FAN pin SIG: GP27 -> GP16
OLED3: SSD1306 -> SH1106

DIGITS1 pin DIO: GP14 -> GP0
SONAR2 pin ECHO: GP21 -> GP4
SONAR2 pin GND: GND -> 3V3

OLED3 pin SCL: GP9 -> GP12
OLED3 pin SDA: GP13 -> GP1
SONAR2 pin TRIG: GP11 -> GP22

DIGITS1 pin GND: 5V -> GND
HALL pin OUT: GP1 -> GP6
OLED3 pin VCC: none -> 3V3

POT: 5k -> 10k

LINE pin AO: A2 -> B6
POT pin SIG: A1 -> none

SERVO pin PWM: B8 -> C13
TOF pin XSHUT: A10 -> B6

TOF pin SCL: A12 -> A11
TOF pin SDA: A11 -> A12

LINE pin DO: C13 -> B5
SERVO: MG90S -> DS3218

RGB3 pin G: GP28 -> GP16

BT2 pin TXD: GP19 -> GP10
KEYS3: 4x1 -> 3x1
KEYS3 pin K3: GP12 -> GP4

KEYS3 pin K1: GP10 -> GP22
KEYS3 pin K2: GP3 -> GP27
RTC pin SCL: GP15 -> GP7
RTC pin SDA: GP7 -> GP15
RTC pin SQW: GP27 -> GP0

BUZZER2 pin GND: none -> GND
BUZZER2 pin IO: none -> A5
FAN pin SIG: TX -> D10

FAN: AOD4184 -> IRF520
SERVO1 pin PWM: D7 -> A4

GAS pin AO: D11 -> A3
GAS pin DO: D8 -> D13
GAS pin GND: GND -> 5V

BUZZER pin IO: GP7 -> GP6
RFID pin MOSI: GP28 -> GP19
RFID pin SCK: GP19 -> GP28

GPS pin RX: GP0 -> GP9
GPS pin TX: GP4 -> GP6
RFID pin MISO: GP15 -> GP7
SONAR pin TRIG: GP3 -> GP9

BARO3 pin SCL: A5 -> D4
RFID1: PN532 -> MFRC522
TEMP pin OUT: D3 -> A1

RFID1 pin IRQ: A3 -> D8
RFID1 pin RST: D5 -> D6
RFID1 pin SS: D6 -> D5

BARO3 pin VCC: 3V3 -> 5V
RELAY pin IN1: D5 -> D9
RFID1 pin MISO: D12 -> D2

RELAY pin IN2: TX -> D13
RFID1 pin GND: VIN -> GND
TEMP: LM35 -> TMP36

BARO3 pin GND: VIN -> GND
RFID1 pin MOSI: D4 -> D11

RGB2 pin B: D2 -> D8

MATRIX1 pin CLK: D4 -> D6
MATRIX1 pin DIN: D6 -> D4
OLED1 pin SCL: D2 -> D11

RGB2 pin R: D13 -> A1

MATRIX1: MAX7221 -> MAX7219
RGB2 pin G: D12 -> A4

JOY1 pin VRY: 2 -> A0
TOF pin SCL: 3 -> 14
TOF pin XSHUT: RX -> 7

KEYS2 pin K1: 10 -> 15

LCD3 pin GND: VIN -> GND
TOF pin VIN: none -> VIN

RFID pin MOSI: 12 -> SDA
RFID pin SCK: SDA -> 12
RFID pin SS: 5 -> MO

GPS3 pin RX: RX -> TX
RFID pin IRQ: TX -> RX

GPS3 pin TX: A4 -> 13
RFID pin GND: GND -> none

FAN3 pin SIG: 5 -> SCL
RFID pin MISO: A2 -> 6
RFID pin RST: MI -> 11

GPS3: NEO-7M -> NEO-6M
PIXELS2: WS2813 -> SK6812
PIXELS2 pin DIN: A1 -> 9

◆ ◆ ◆

WHAT IS NEEDED: Please take the whole listing and write it out exactly.

RESULT FOR THIS EXERCISE:
FAN pin SIG: GP27 -> GP16
OLED3: SSD1306 -> SH1106

DIGITS1 pin DIO: GP14 -> GP0
SONAR2 pin ECHO: GP21 -> GP4
SONAR2 pin GND: GND -> 3V3

OLED3 pin SCL: GP9 -> GP12
OLED3 pin SDA: GP13 -> GP1
SONAR2 pin TRIG: GP11 -> GP22

DIGITS1 pin GND: 5V -> GND
HALL pin OUT: GP1 -> GP6
OLED3 pin VCC: none -> 3V3

POT: 5k -> 10k

LINE pin AO: A2 -> B6
POT pin SIG: A1 -> none

SERVO pin PWM: B8 -> C13
TOF pin XSHUT: A10 -> B6

TOF pin SCL: A12 -> A11
TOF pin SDA: A11 -> A12

LINE pin DO: C13 -> B5
SERVO: MG90S -> DS3218

RGB3 pin G: GP28 -> GP16

BT2 pin TXD: GP19 -> GP10
KEYS3: 4x1 -> 3x1
KEYS3 pin K3: GP12 -> GP4

KEYS3 pin K1: GP10 -> GP22
KEYS3 pin K2: GP3 -> GP27
RTC pin SCL: GP15 -> GP7
RTC pin SDA: GP7 -> GP15
RTC pin SQW: GP27 -> GP0

BUZZER2 pin GND: none -> GND
BUZZER2 pin IO: none -> A5
FAN pin SIG: TX -> D10

FAN: AOD4184 -> IRF520
SERVO1 pin PWM: D7 -> A4

GAS pin AO: D11 -> A3
GAS pin DO: D8 -> D13
GAS pin GND: GND -> 5V

BUZZER pin IO: GP7 -> GP6
RFID pin MOSI: GP28 -> GP19
RFID pin SCK: GP19 -> GP28

GPS pin RX: GP0 -> GP9
GPS pin TX: GP4 -> GP6
RFID pin MISO: GP15 -> GP7
SONAR pin TRIG: GP3 -> GP9

BARO3 pin SCL: A5 -> D4
RFID1: PN532 -> MFRC522
TEMP pin OUT: D3 -> A1

RFID1 pin IRQ: A3 -> D8
RFID1 pin RST: D5 -> D6
RFID1 pin SS: D6 -> D5

BARO3 pin VCC: 3V3 -> 5V
RELAY pin IN1: D5 -> D9
RFID1 pin MISO: D12 -> D2

RELAY pin IN2: TX -> D13
RFID1 pin GND: VIN -> GND
TEMP: LM35 -> TMP36

BARO3 pin GND: VIN -> GND
RFID1 pin MOSI: D4 -> D11

RGB2 pin B: D2 -> D8

MATRIX1 pin CLK: D4 -> D6
MATRIX1 pin DIN: D6 -> D4
OLED1 pin SCL: D2 -> D11

RGB2 pin R: D13 -> A1

MATRIX1: MAX7221 -> MAX7219
RGB2 pin G: D12 -> A4

JOY1 pin VRY: 2 -> A0
TOF pin SCL: 3 -> 14
TOF pin XSHUT: RX -> 7

KEYS2 pin K1: 10 -> 15

LCD3 pin GND: VIN -> GND
TOF pin VIN: none -> VIN

RFID pin MOSI: 12 -> SDA
RFID pin SCK: SDA -> 12
RFID pin SS: 5 -> MO

GPS3 pin RX: RX -> TX
RFID pin IRQ: TX -> RX

GPS3 pin TX: A4 -> 13
RFID pin GND: GND -> none

FAN3 pin SIG: 5 -> SCL
RFID pin MISO: A2 -> 6
RFID pin RST: MI -> 11

GPS3: NEO-7M -> NEO-6M
PIXELS2: WS2813 -> SK6812
PIXELS2 pin DIN: A1 -> 9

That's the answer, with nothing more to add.